* [ABOUT THIS EXERCISE]
Exactly the lines below from the one with "(304, 291) = (188, 180): yellow" up to and including the one with "(813, 275) = (379, 443): red" make up the answer, with nothing else added.

===== LISTED ENTRIES =====

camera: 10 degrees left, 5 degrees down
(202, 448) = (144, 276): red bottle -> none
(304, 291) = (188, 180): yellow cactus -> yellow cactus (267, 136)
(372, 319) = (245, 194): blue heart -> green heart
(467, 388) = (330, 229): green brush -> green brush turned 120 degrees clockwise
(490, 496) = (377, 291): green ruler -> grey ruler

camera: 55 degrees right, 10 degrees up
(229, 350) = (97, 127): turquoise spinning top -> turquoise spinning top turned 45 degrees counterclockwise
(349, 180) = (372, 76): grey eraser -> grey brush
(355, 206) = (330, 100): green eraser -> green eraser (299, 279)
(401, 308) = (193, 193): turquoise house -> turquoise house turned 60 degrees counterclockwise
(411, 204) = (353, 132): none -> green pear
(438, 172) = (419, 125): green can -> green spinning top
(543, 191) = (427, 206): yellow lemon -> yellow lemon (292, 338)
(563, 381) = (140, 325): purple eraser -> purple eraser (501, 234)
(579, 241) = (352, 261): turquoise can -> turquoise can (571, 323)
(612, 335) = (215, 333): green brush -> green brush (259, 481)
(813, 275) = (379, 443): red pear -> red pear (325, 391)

=====
===== LISTED ENTRIES =====

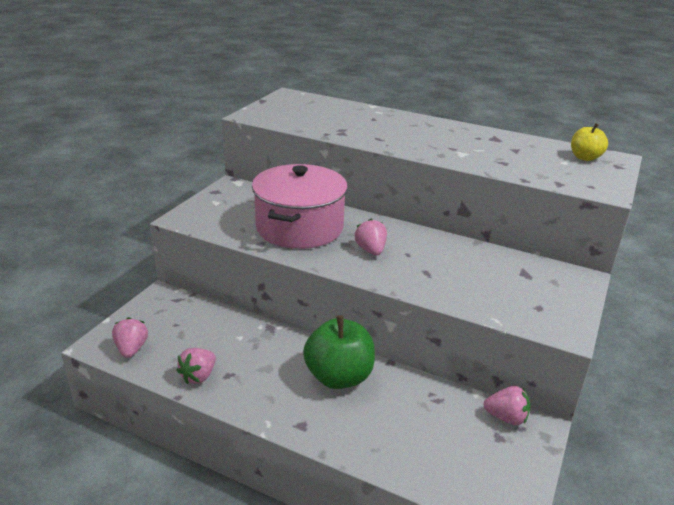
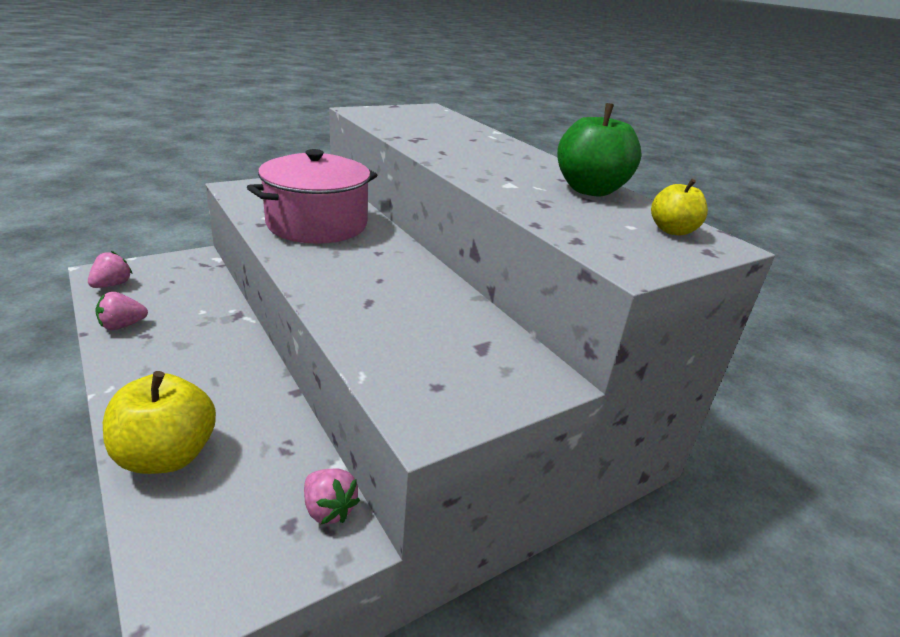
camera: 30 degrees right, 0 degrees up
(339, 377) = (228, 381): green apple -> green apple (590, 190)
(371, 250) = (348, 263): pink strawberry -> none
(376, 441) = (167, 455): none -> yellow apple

=====

* [TASK SOLUTION]
(304, 291) = (188, 180): yellow cactus -> yellow cactus (267, 136)
(372, 319) = (245, 194): blue heart -> green heart
(467, 388) = (330, 229): green brush -> green brush turned 120 degrees clockwise
(490, 496) = (377, 291): green ruler -> grey ruler

camera: 55 degrees right, 10 degrees up
(229, 350) = (97, 127): turquoise spinning top -> turquoise spinning top turned 45 degrees counterclockwise
(349, 180) = (372, 76): grey eraser -> grey brush
(355, 206) = (330, 100): green eraser -> green eraser (299, 279)
(401, 308) = (193, 193): turquoise house -> turquoise house turned 60 degrees counterclockwise
(411, 204) = (353, 132): none -> green pear
(438, 172) = (419, 125): green can -> green spinning top
(543, 191) = (427, 206): yellow lemon -> yellow lemon (292, 338)
(563, 381) = (140, 325): purple eraser -> purple eraser (501, 234)
(579, 241) = (352, 261): turquoise can -> turquoise can (571, 323)
(612, 335) = (215, 333): green brush -> green brush (259, 481)
(813, 275) = (379, 443): red pear -> red pear (325, 391)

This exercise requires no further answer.